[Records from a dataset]

§ §

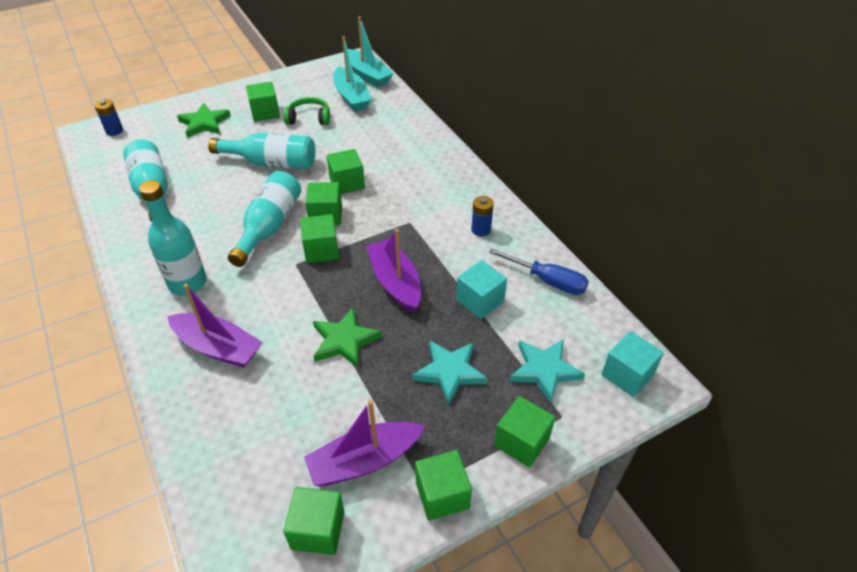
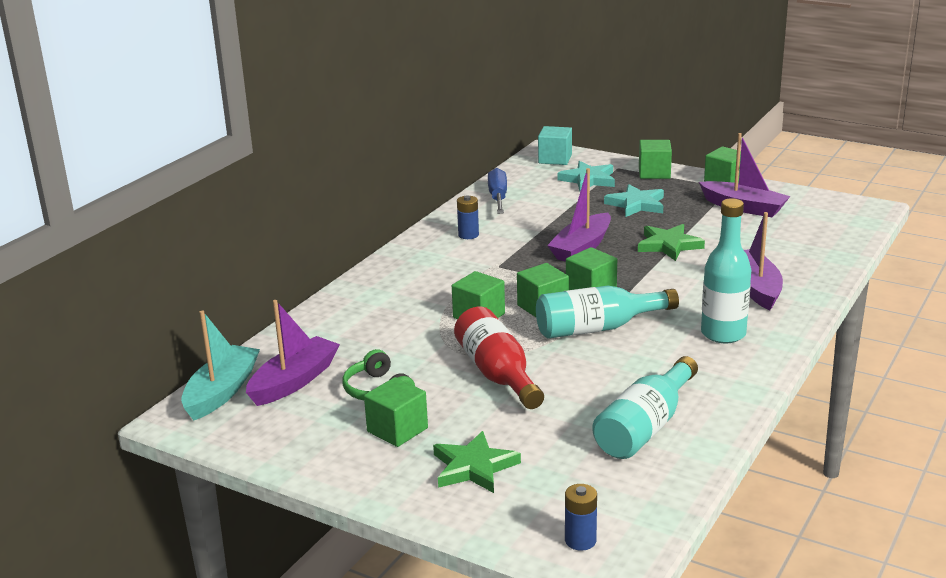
camera: 120 degrees left, 20 degrees down
turquoise bottle [208,133,315,169] -> red bottle [454,307,544,409]
green cube [283,487,345,555] -> none
turquoise boat [333,36,371,112] -> purple boat [246,300,340,406]
turquoise cube [456,260,507,319] -> none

§ §

▶ **Task item**:
The entries above, without their pictures, should be written out exactly.

▶ **Solved exercise**:
camera: 120 degrees left, 20 degrees down
turquoise bottle [208,133,315,169] -> red bottle [454,307,544,409]
green cube [283,487,345,555] -> none
turquoise boat [333,36,371,112] -> purple boat [246,300,340,406]
turquoise cube [456,260,507,319] -> none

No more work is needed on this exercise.